Your goal:
Print the entries verbatim, leaving out the images they contain.

###

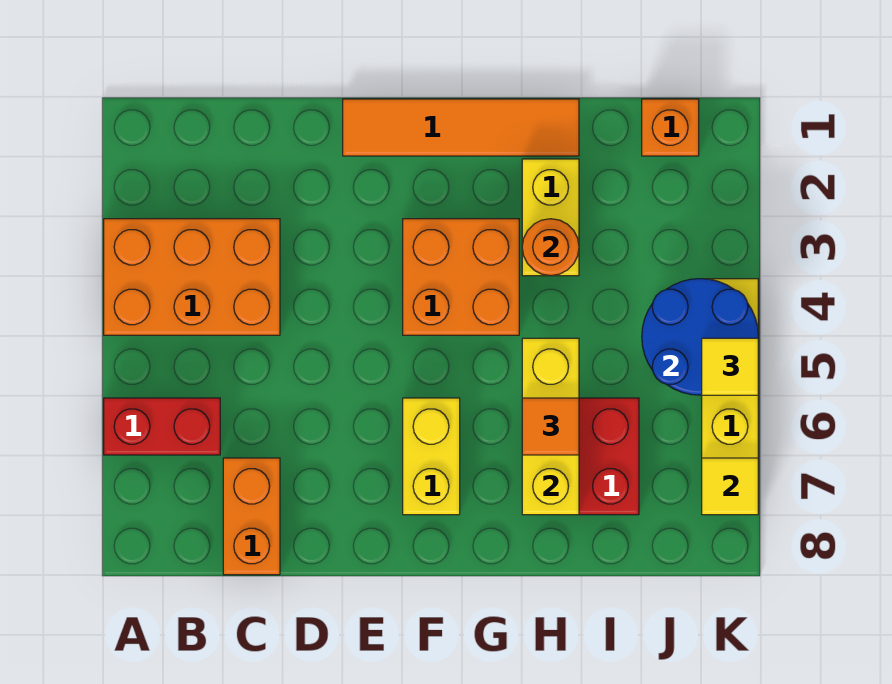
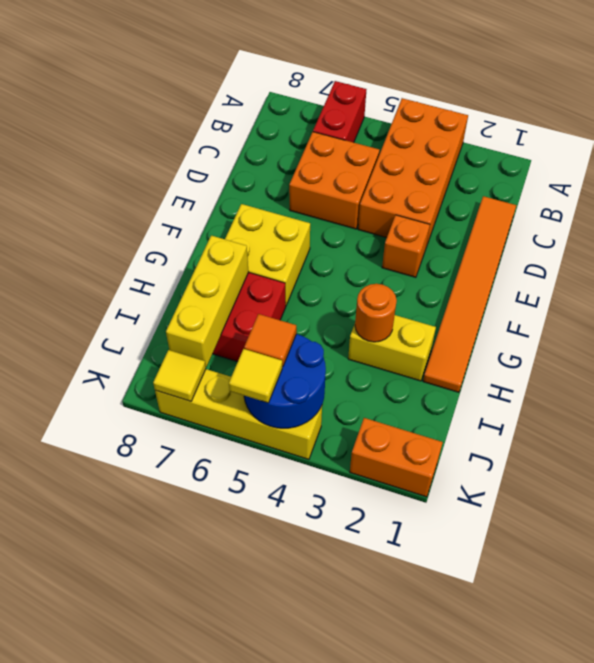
orange brick A3:C4 level 1 -> orange brick A3:D4 level 1
orange brick C7:C8 level 1 -> orange brick K1:K2 level 1
orange tile E1:H1 level 1 -> orange tile C1:H1 level 1
orange brick F3:G4 level 1 -> orange brick C5:D6 level 1
yellow brick F6:F7 level 1 -> yellow brick F6:G7 level 1
yellow brick H5:H7 level 2 -> yellow brick H7:J7 level 2
orange tile H6 level 3 -> orange tile J5 level 3
orange brick J1 level 1 -> orange brick E3 level 1

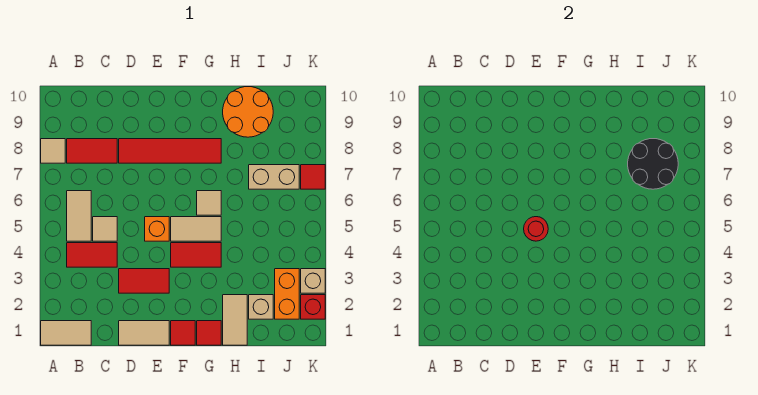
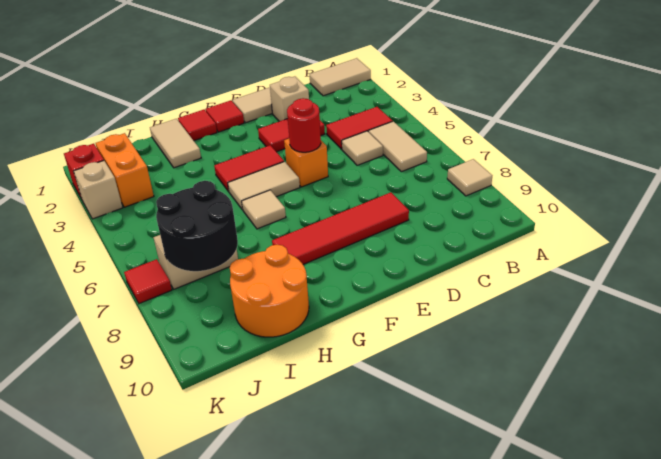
red tile B8:C8 level 1 -> none
tan brick I2 level 1 -> tan brick D2 level 1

###

Written reply:
orange brick A3:C4 level 1 -> orange brick A3:D4 level 1
orange brick C7:C8 level 1 -> orange brick K1:K2 level 1
orange tile E1:H1 level 1 -> orange tile C1:H1 level 1
orange brick F3:G4 level 1 -> orange brick C5:D6 level 1
yellow brick F6:F7 level 1 -> yellow brick F6:G7 level 1
yellow brick H5:H7 level 2 -> yellow brick H7:J7 level 2
orange tile H6 level 3 -> orange tile J5 level 3
orange brick J1 level 1 -> orange brick E3 level 1

red tile B8:C8 level 1 -> none
tan brick I2 level 1 -> tan brick D2 level 1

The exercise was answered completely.